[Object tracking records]

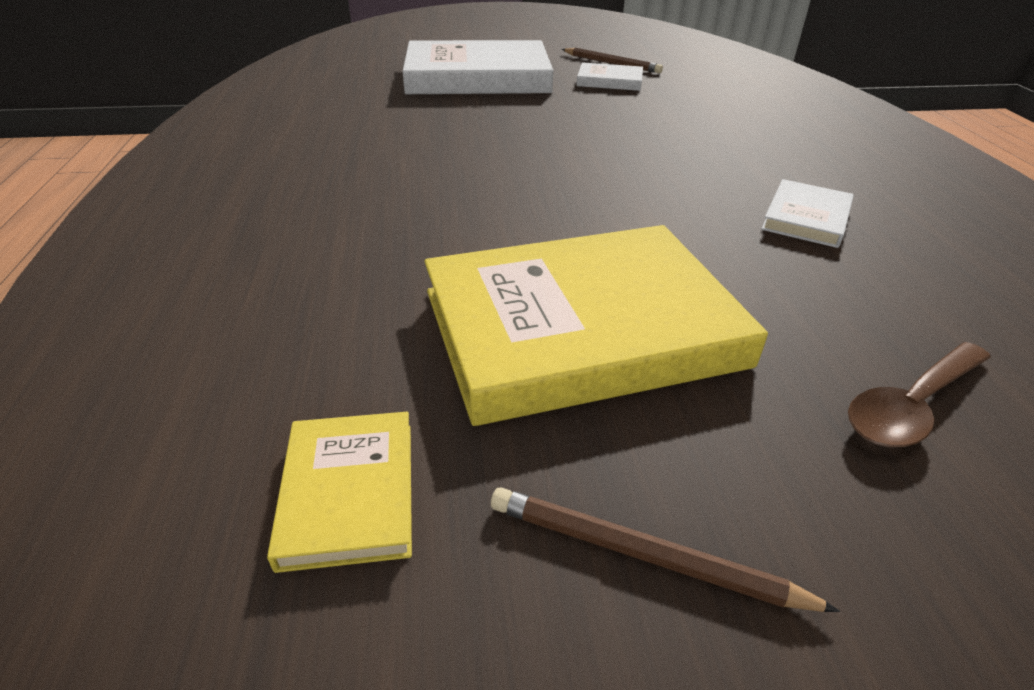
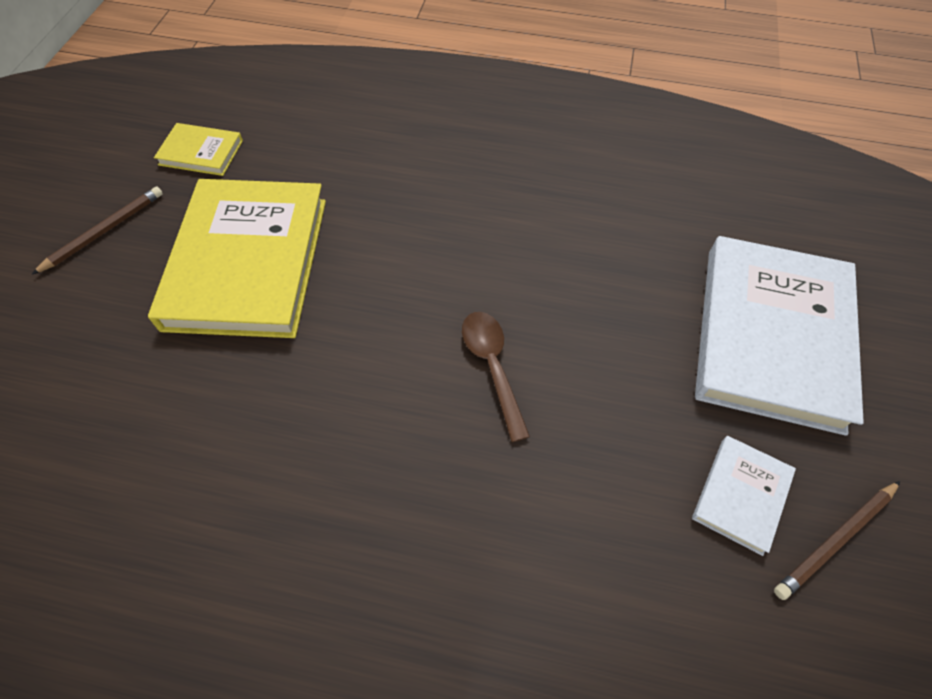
camera: 110 degrees right, 20 degrees up
(806, 218) = (288, 492): white book -> none
(911, 406) = (80, 392): brown spoon -> brown spoon (492, 367)

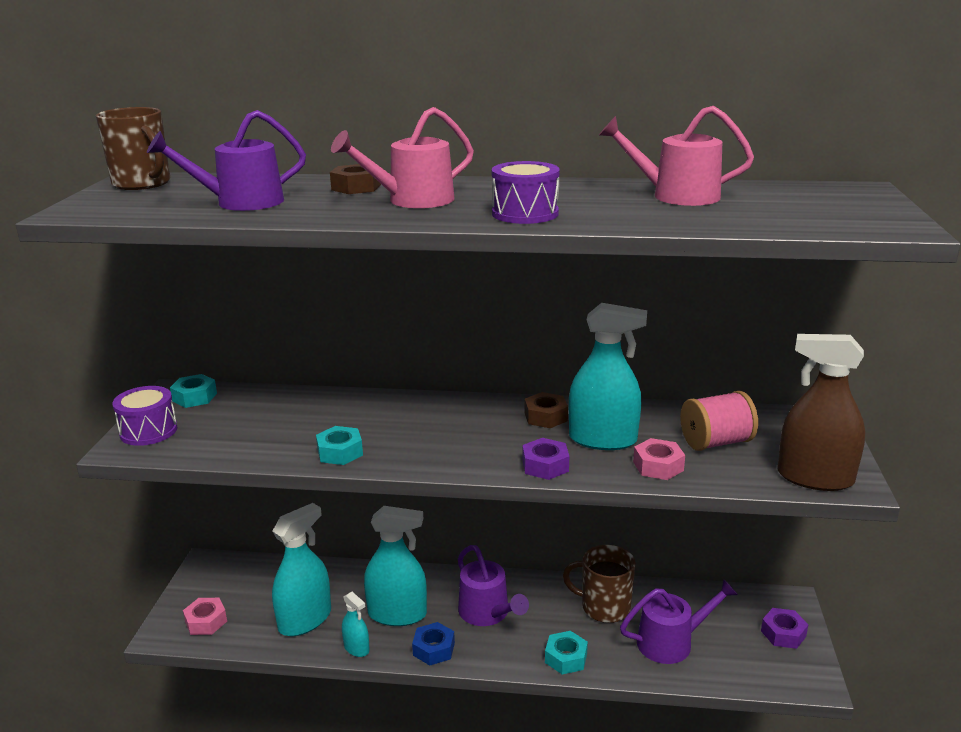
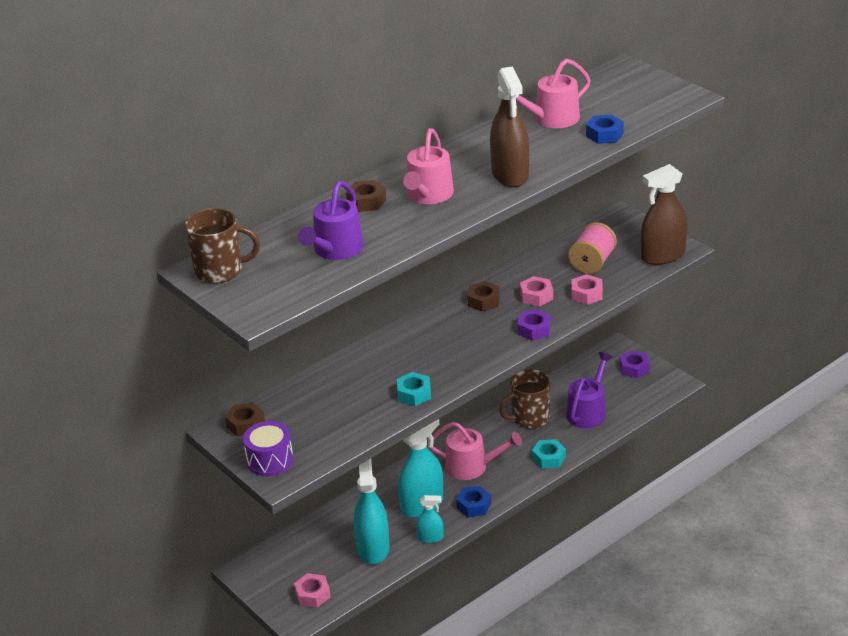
camera: 45 degrees left, 10 degrees up
(194, 397) = (245, 424): turquoise nut -> brown nut
(487, 613) = (472, 467): purple watering can -> pink watering can
(525, 213) = (510, 174): purple drum -> brown spray bottle
(602, 439) = (536, 296): turquoise spray bottle -> pink nut
(708, 221) = (604, 134): none -> blue nut

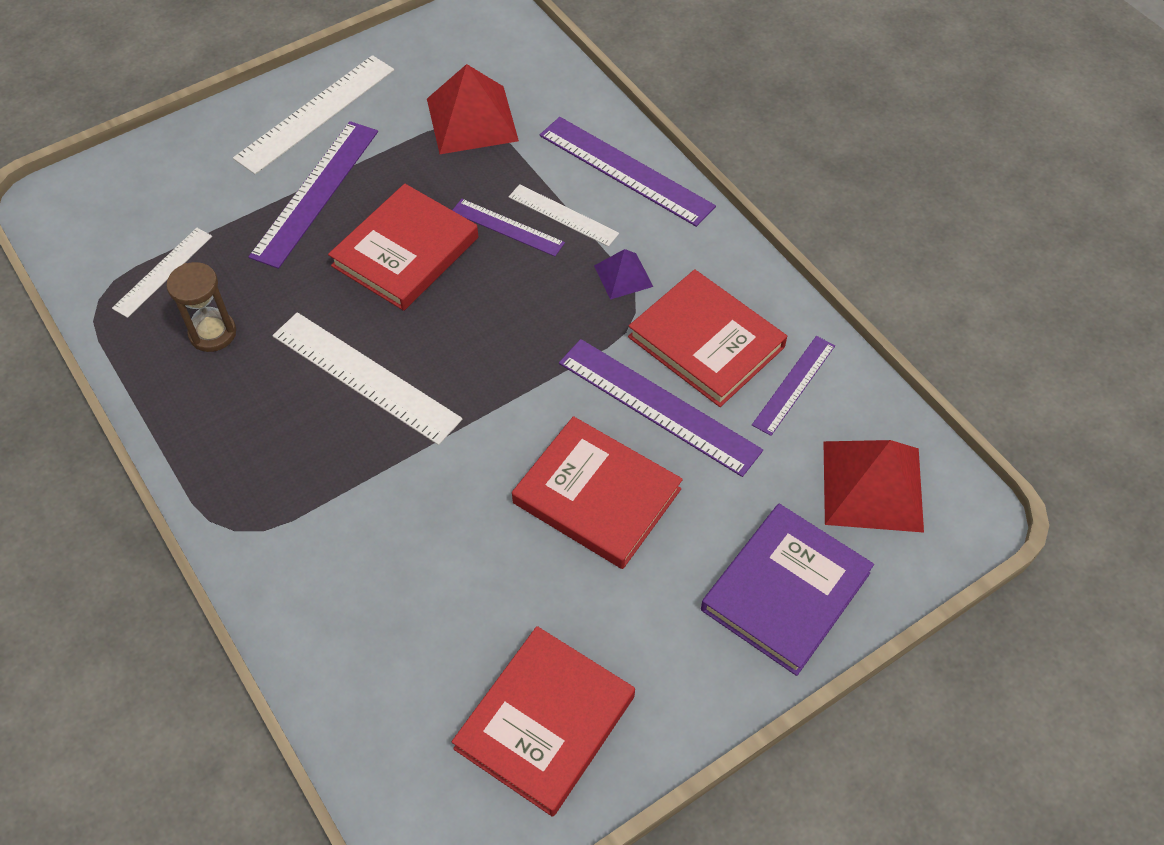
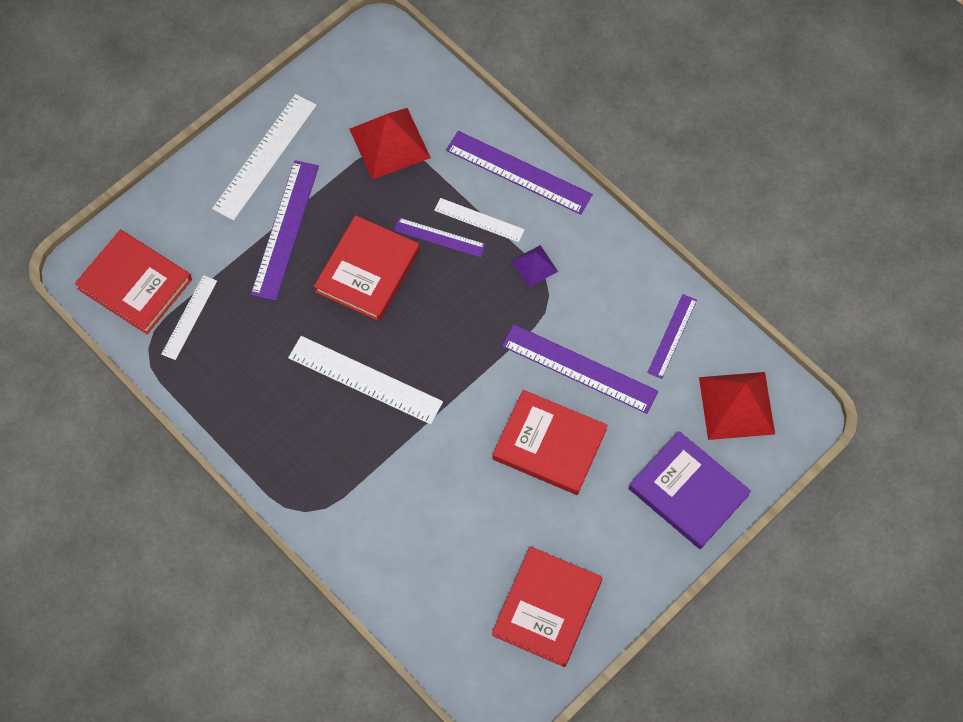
camera: 10 degrees left, 10 degrees up
(213, 333) = (243, 362): brown hourglass -> none
(706, 342) = (604, 311): red book -> red book (135, 284)
(785, 591) = (688, 492): purple book -> purple book turned 75 degrees counterclockwise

■ Work item: Locate the line that contains "(213, 333) = (243, 362): brown", then please quote it and every line after it to the end of the entries above, exactly and with nothing else.

■ Solution:
(213, 333) = (243, 362): brown hourglass -> none
(706, 342) = (604, 311): red book -> red book (135, 284)
(785, 591) = (688, 492): purple book -> purple book turned 75 degrees counterclockwise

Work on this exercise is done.